● **WORK INSTRUCTIONS**:
With pictures excluded, output exactly the lines that run from the first line of the data below through the line containing "The spinning top/blue moved from 383, 127, 428, 180".

__________

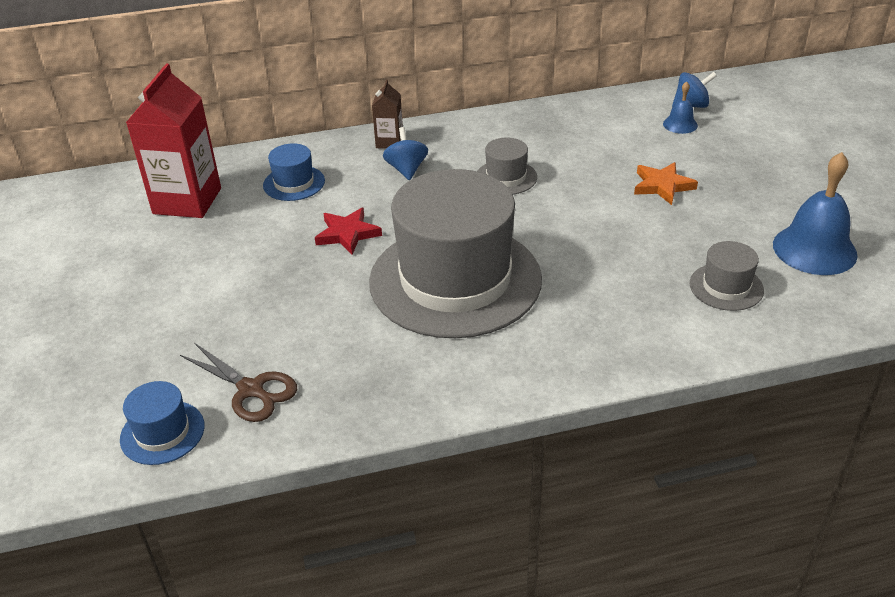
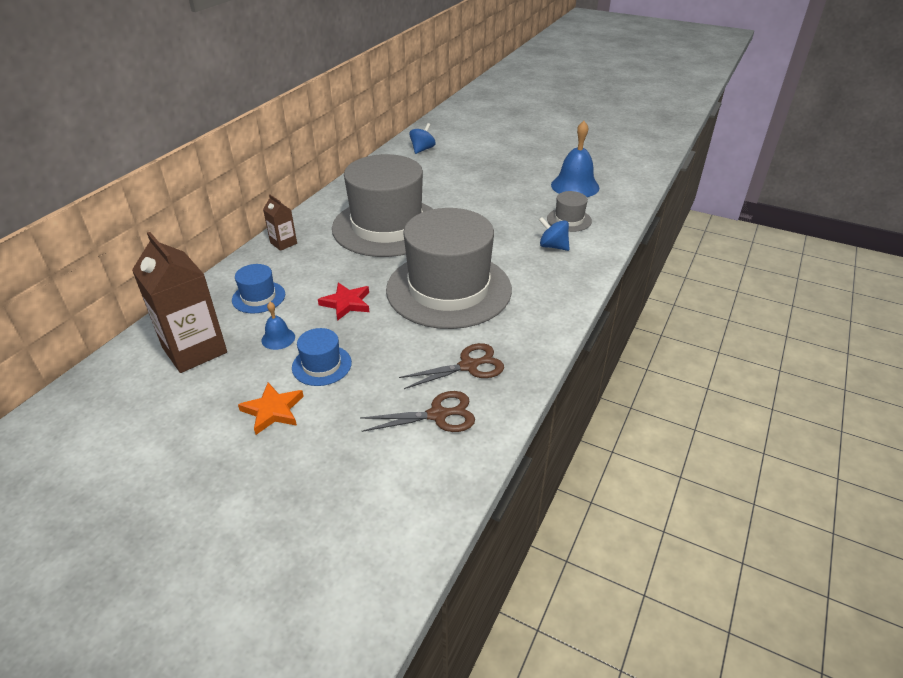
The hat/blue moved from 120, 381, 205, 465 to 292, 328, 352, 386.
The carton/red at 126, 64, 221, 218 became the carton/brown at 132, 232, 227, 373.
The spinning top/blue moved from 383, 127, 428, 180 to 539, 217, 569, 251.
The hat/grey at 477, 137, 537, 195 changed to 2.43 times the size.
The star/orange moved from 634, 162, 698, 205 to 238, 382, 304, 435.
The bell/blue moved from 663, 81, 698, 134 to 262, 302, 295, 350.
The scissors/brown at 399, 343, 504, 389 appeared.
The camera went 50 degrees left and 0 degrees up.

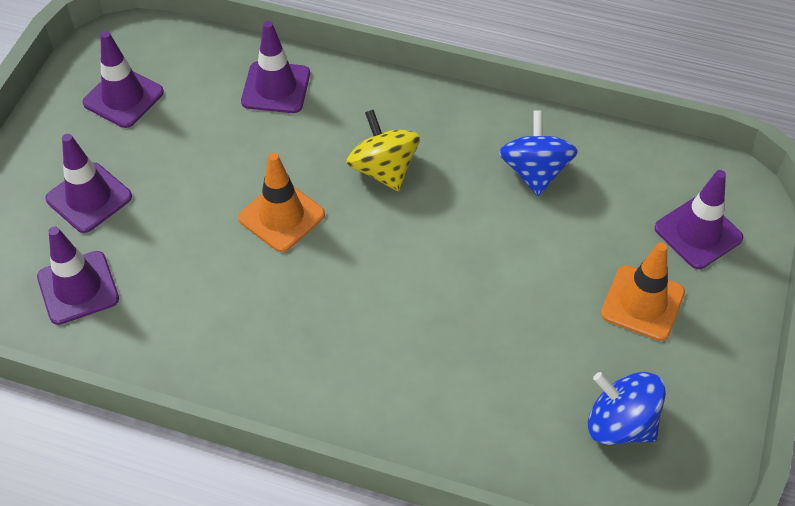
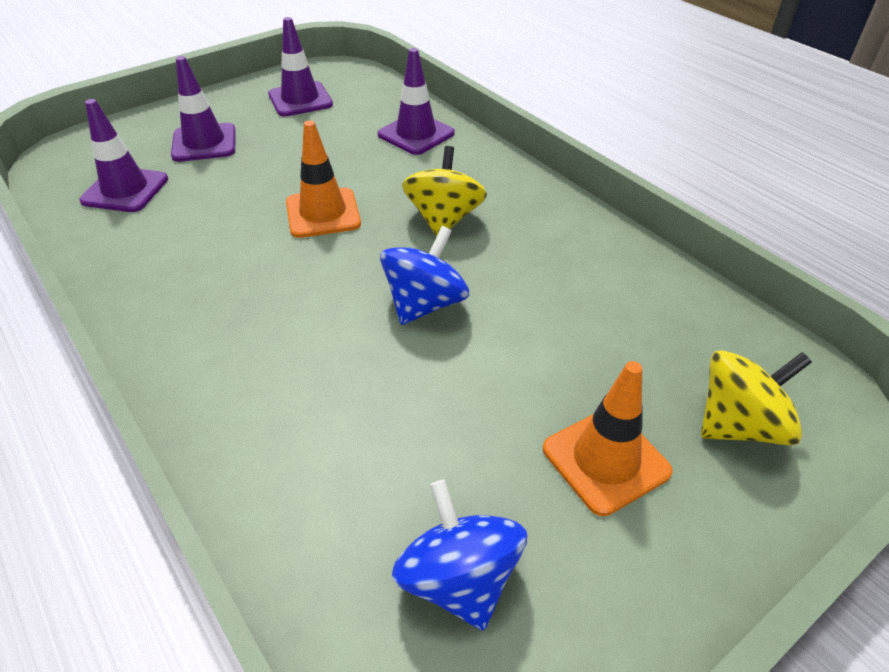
The spinning top/blue moved from 499, 110, 578, 196 to 380, 226, 469, 325.
The traffic cone/purple at 654, 170, 743, 269 was replaced by the spinning top/yellow at 701, 350, 812, 446.
The camera went 35 degrees right and 10 degrees down.

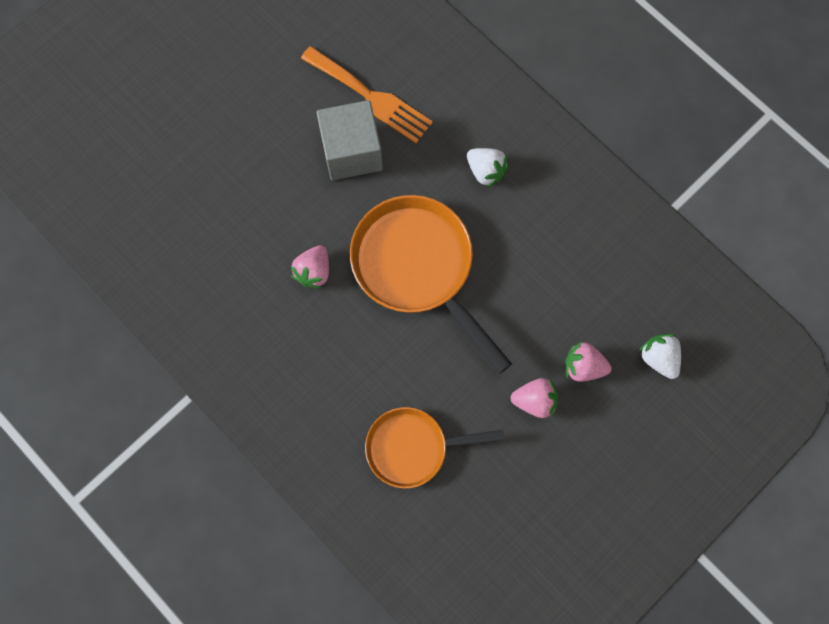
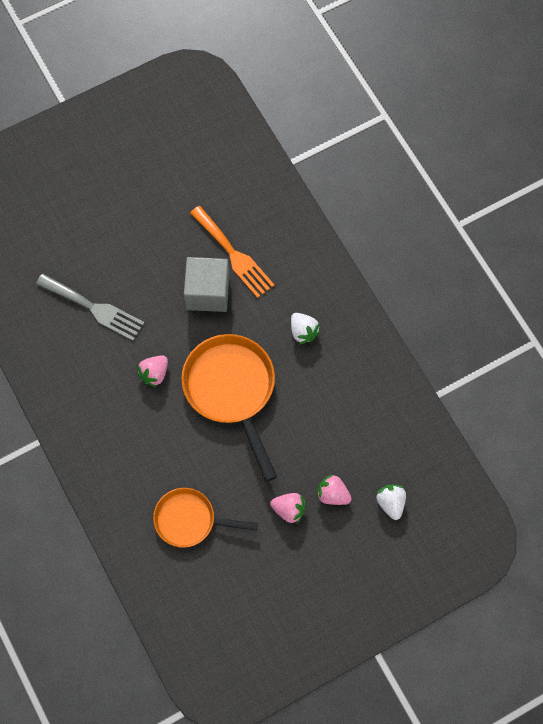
The fork/grey at 36, 274, 144, 341 appeared.
The camera went 15 degrees right and 5 degrees down.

__________

● **WRITTEN RESPONSE**:
The hat/blue moved from 120, 381, 205, 465 to 292, 328, 352, 386.
The carton/red at 126, 64, 221, 218 became the carton/brown at 132, 232, 227, 373.
The spinning top/blue moved from 383, 127, 428, 180 to 539, 217, 569, 251.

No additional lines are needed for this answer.